*Exercise requirements*: Pictures are to be excluded. Please print only the lines from the one containing "(214, 528) = (464, 439): grey camera -> none" through the end of the data, exactly as they appear.

Spatial object tracking data
= = =
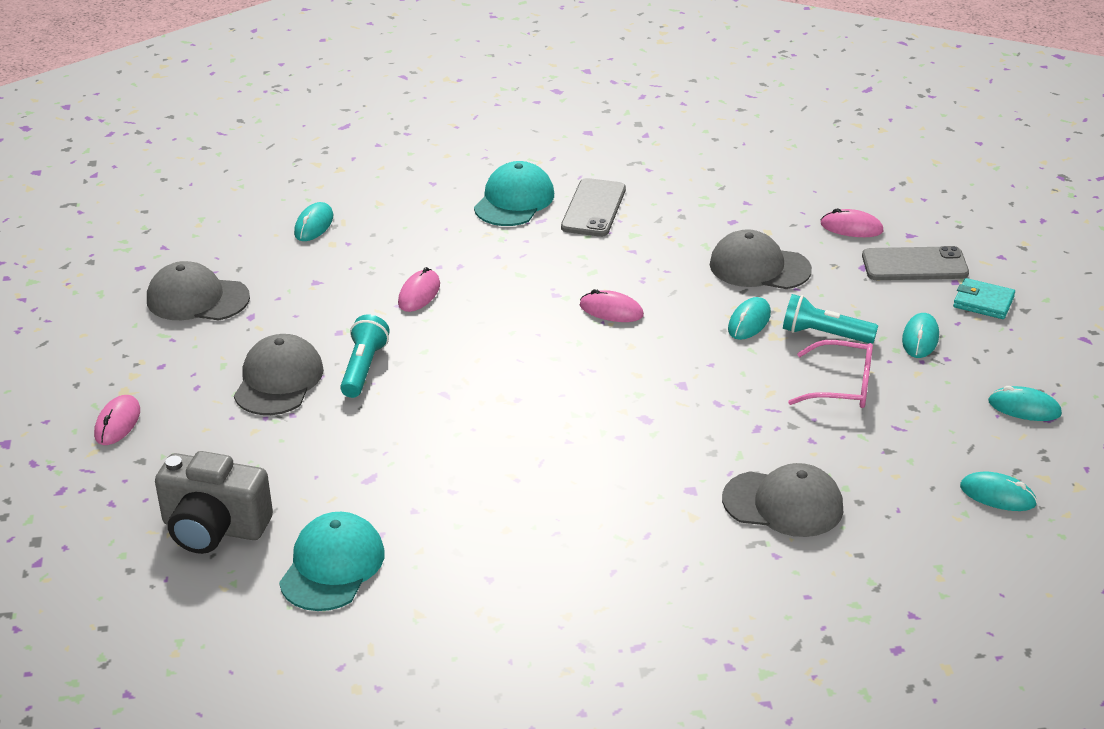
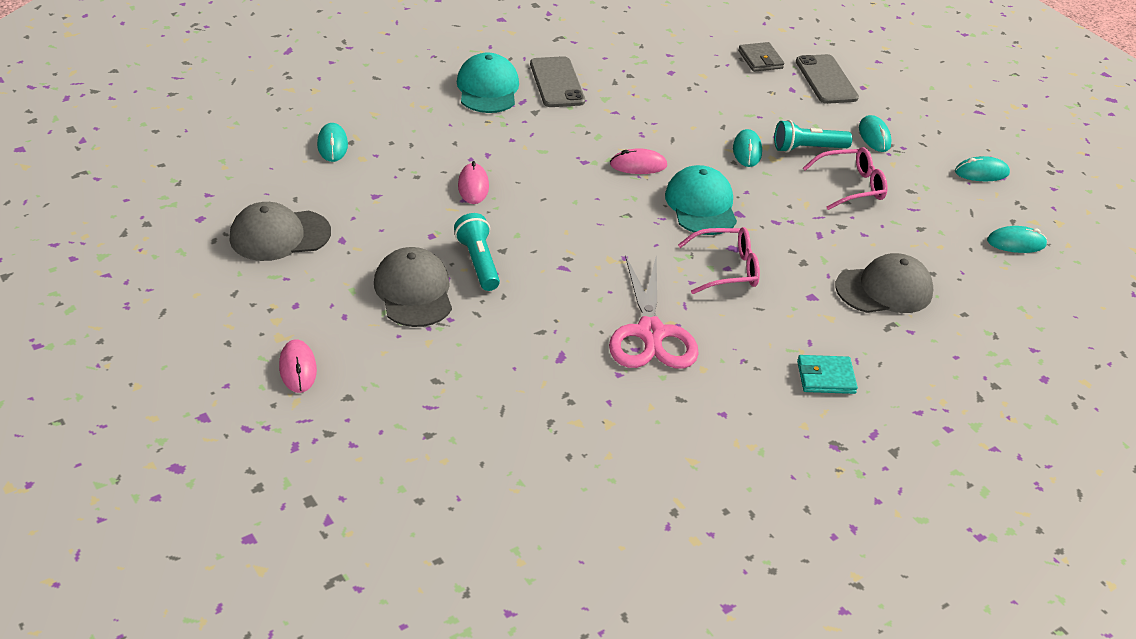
camera: 30 degrees left, 5 degrees up
(214, 528) = (464, 439): grey camera -> none
(332, 566) = (591, 442): turquoise cap -> turquoise cap (701, 205)
(480, 480) = (650, 333): none -> pink scissors
(618, 438) = (727, 269): none -> pink glasses
(759, 267) = (720, 105): grey cap -> none
(851, 228) = (760, 60): pink mouse -> grey wallet
(914, 265) = (826, 80): grey phone -> grey phone turned 75 degrees counterclockwise
(983, 302) = (893, 98): turquoise wallet -> turquoise wallet (825, 377)

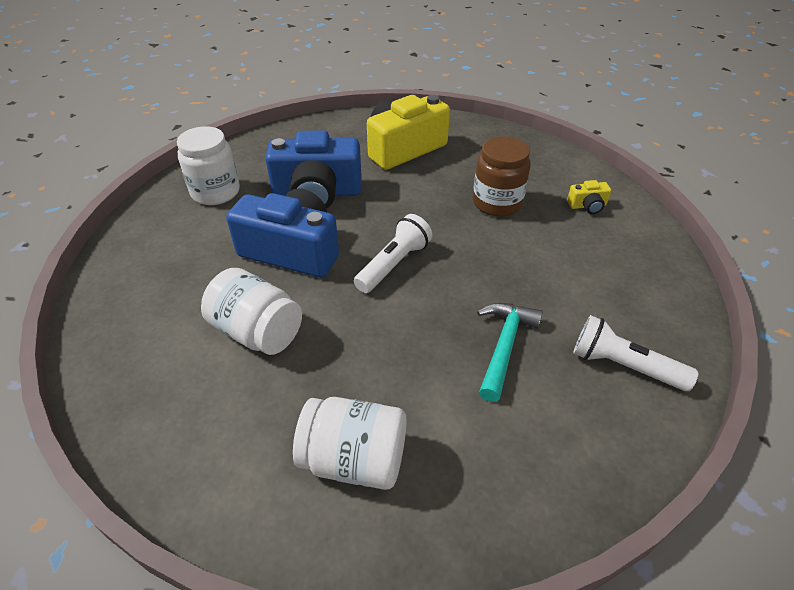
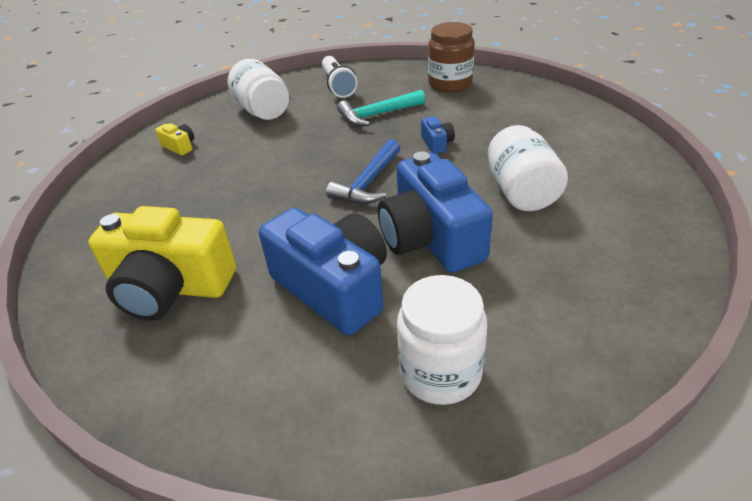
camera: 130 degrees left, 5 degrees down
(354, 459) = (518, 114): white jar -> white jar (263, 110)
(392, 344) = (437, 143): none -> blue camera
(393, 264) = (368, 183): white flashlight -> blue hammer
(497, 203) = (221, 182): brown jar -> brown jar (450, 84)

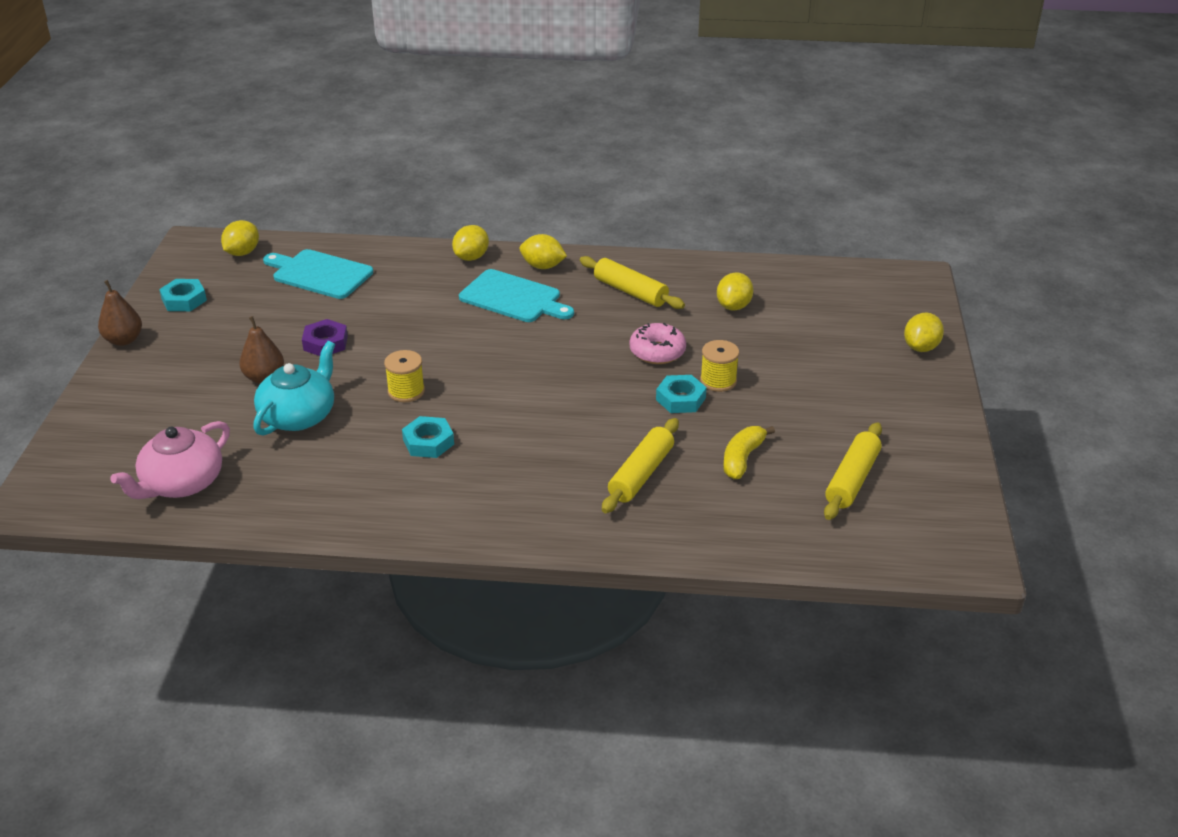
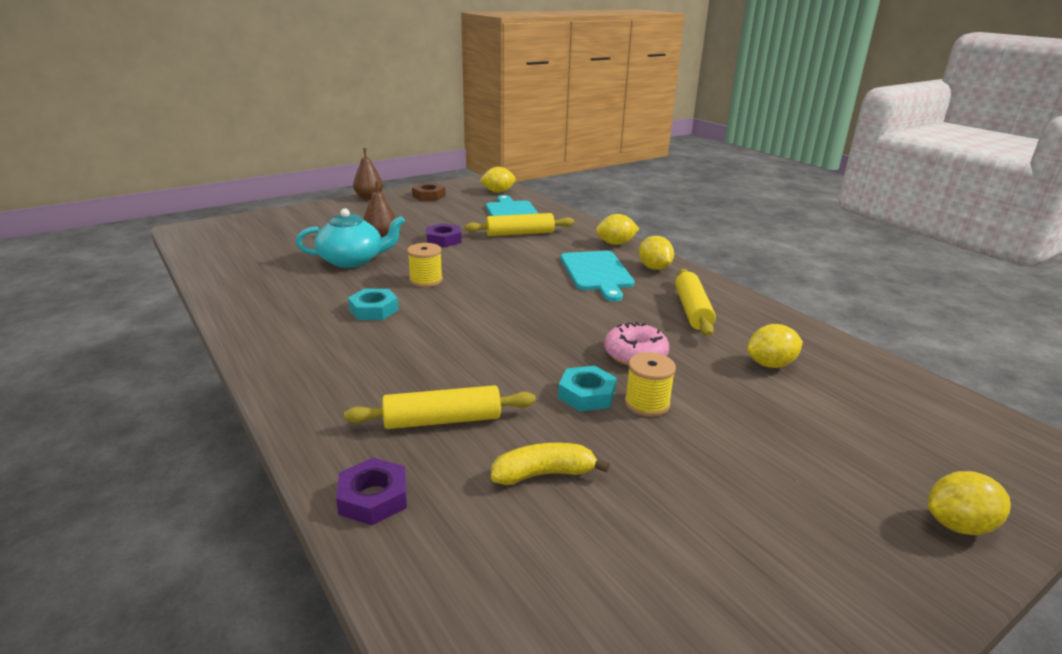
camera: 50 degrees right, 10 degrees down
(181, 483) = (241, 256): pink teapot -> none
(184, 300) = (429, 196): turquoise nut -> brown nut
(694, 535) = (373, 498): none -> purple nut
(852, 479) = (615, 586): yellow rolling pin -> yellow rolling pin (519, 233)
= = =
*The completed task*:
(214, 528) = (464, 439): grey camera -> none
(332, 566) = (591, 442): turquoise cap -> turquoise cap (701, 205)
(480, 480) = (650, 333): none -> pink scissors
(618, 438) = (727, 269): none -> pink glasses
(759, 267) = (720, 105): grey cap -> none
(851, 228) = (760, 60): pink mouse -> grey wallet
(914, 265) = (826, 80): grey phone -> grey phone turned 75 degrees counterclockwise
(983, 302) = (893, 98): turquoise wallet -> turquoise wallet (825, 377)

camera: 130 degrees left, 5 degrees down
(354, 459) = (518, 114): white jar -> white jar (263, 110)
(392, 344) = (437, 143): none -> blue camera
(393, 264) = (368, 183): white flashlight -> blue hammer
(497, 203) = (221, 182): brown jar -> brown jar (450, 84)

camera: 50 degrees right, 10 degrees down
(181, 483) = (241, 256): pink teapot -> none
(184, 300) = (429, 196): turquoise nut -> brown nut
(694, 535) = (373, 498): none -> purple nut
(852, 479) = (615, 586): yellow rolling pin -> yellow rolling pin (519, 233)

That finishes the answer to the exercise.